> What is expected
Of the lines in the data below, write out exactly those from the one holding "recoloured: fusée [orange]" through the one holding "turned: robot [violet]", both included.

----------

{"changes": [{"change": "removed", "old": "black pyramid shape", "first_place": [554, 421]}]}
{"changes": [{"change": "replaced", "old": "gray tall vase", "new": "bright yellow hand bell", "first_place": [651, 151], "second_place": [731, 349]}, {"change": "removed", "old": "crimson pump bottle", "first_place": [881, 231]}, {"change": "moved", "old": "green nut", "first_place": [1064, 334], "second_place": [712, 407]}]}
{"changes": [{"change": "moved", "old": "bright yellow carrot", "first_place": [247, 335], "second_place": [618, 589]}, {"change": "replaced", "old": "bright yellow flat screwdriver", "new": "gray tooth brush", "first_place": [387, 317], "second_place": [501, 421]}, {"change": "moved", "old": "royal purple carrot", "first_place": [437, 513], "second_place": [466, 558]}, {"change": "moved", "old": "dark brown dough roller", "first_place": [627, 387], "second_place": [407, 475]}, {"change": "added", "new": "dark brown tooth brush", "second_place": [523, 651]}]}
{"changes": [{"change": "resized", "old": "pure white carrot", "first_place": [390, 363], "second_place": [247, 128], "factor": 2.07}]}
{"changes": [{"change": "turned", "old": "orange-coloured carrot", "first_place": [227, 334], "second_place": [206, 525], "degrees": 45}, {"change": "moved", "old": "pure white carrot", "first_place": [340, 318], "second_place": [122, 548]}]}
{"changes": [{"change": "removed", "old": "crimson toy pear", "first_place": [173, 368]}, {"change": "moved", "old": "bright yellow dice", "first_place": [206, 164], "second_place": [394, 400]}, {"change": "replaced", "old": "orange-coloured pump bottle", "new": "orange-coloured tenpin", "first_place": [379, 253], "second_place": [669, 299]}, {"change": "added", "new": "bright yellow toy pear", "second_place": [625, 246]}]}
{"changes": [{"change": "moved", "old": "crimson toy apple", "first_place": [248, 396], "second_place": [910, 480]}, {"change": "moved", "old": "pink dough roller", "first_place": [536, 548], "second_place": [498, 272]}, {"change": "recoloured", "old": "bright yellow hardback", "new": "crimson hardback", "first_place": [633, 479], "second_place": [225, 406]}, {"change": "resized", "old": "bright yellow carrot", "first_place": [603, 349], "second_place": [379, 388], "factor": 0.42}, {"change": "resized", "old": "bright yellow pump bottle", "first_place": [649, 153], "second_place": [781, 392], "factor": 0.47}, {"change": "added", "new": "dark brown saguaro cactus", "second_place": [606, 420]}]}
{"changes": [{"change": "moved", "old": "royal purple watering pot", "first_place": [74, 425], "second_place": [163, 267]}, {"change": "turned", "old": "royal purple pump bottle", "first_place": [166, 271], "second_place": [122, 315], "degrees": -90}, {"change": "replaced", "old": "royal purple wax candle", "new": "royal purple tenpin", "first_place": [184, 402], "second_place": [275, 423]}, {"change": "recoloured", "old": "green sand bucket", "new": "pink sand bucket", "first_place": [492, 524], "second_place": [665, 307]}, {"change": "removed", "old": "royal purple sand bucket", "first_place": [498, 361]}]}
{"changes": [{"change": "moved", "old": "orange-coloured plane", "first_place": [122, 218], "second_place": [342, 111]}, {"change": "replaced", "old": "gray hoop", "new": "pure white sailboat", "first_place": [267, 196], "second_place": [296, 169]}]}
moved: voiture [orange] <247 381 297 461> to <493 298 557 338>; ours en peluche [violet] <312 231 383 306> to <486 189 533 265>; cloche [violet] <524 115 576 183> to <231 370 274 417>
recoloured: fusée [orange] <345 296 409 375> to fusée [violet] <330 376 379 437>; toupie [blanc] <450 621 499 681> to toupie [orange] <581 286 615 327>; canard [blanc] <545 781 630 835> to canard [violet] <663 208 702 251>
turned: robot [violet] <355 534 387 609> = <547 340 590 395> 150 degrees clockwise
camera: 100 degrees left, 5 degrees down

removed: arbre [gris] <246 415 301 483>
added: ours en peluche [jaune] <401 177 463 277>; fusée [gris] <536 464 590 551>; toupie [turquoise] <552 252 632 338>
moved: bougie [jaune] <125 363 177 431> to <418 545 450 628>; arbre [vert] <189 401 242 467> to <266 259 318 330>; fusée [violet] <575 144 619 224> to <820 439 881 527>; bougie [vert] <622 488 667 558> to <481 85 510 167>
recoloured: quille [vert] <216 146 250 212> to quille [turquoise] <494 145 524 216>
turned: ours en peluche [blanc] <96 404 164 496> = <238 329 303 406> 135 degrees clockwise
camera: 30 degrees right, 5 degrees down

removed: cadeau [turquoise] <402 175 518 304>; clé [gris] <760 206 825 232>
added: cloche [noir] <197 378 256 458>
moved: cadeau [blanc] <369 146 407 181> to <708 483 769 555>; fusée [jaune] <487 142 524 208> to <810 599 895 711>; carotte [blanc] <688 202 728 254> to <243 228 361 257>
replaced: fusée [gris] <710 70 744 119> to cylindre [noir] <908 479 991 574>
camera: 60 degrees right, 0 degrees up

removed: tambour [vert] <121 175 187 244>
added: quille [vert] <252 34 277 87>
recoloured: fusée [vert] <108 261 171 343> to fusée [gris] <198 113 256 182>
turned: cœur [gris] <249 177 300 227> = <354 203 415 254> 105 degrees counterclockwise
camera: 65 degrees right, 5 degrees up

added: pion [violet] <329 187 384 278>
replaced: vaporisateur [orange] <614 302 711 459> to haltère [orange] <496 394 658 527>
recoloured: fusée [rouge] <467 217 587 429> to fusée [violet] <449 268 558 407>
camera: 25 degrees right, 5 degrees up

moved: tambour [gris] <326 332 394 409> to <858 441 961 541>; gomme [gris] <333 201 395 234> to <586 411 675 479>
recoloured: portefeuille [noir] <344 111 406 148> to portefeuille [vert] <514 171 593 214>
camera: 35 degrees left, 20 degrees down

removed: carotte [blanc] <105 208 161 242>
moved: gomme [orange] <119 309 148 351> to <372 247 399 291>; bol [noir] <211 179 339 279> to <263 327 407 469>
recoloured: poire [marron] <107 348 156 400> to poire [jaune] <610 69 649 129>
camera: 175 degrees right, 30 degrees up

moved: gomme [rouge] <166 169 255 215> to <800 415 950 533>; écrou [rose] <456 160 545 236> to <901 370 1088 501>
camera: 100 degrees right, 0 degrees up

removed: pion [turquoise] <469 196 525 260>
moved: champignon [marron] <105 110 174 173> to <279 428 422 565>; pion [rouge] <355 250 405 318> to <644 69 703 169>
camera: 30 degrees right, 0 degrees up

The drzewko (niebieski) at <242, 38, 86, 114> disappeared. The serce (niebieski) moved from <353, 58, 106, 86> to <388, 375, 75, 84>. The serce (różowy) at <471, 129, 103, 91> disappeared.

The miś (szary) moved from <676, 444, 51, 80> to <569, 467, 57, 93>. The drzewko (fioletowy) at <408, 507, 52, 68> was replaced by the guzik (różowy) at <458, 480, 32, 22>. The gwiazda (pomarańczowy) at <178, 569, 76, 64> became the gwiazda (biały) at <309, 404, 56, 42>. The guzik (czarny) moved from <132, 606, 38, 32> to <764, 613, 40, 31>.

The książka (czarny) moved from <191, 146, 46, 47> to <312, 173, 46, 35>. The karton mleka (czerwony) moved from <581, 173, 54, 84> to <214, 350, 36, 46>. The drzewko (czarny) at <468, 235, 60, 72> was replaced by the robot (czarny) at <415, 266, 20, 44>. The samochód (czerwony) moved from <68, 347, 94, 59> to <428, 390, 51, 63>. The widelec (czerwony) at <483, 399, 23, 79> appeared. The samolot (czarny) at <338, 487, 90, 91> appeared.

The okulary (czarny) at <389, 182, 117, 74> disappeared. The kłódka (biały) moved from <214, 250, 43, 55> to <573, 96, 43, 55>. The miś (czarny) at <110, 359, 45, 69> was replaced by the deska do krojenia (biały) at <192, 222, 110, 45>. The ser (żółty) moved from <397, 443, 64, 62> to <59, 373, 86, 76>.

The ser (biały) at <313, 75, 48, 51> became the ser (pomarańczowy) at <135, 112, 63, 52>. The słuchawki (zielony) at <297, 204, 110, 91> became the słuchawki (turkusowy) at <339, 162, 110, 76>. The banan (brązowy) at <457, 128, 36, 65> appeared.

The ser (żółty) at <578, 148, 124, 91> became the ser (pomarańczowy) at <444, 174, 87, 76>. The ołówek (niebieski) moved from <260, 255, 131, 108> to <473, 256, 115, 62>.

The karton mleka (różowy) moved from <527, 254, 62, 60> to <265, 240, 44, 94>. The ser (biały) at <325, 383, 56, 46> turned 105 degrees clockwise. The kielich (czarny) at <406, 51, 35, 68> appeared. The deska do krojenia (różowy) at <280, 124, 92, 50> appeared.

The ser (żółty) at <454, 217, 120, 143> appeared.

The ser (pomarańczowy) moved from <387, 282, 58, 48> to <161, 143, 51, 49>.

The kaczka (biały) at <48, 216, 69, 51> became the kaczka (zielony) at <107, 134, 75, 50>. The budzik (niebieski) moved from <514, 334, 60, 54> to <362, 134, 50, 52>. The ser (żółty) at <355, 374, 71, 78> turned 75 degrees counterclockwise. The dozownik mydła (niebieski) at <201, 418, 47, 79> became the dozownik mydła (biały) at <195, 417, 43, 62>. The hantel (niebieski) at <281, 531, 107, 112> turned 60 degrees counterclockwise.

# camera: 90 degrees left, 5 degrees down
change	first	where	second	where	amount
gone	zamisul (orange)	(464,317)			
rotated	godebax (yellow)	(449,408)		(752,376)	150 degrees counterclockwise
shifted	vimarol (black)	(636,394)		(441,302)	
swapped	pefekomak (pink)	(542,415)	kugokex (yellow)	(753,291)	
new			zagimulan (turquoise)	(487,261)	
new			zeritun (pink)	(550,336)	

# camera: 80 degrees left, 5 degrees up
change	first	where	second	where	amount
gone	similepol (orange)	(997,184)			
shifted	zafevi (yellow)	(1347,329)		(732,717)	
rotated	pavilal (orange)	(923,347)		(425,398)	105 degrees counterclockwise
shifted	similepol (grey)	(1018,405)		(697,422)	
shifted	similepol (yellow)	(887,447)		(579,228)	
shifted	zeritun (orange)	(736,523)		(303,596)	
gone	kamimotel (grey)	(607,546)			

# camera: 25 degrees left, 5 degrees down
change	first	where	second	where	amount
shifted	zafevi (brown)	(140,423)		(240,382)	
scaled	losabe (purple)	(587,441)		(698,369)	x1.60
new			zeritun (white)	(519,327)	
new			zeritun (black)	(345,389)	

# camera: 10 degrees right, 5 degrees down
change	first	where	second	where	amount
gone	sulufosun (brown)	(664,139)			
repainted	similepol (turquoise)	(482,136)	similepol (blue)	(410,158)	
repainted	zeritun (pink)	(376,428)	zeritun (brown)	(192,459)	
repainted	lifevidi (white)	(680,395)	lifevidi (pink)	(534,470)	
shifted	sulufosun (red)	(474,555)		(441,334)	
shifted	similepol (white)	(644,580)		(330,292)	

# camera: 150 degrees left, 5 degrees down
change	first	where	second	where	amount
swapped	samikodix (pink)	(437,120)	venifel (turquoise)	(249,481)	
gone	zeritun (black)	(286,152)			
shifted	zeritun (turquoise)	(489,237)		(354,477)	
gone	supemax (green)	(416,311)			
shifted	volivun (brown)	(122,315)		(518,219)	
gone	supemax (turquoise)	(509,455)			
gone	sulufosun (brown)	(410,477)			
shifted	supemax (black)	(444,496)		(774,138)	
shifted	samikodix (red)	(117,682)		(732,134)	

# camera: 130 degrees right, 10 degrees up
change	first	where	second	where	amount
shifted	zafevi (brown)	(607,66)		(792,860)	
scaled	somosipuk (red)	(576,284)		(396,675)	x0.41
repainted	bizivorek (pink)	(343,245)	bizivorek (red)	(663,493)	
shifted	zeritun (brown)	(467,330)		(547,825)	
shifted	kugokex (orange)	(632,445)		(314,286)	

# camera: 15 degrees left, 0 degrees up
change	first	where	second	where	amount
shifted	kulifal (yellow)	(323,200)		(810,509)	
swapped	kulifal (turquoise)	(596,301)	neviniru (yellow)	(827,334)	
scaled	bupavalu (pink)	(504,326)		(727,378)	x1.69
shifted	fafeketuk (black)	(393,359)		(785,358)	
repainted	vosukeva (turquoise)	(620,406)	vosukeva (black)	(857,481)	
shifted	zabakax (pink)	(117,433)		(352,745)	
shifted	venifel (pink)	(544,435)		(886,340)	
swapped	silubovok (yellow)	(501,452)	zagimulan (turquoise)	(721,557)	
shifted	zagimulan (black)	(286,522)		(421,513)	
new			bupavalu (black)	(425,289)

----------

> Your solution
recoloured: fusée [orange] <345 296 409 375> to fusée [violet] <330 376 379 437>; toupie [blanc] <450 621 499 681> to toupie [orange] <581 286 615 327>; canard [blanc] <545 781 630 835> to canard [violet] <663 208 702 251>
turned: robot [violet] <355 534 387 609> = <547 340 590 395> 150 degrees clockwise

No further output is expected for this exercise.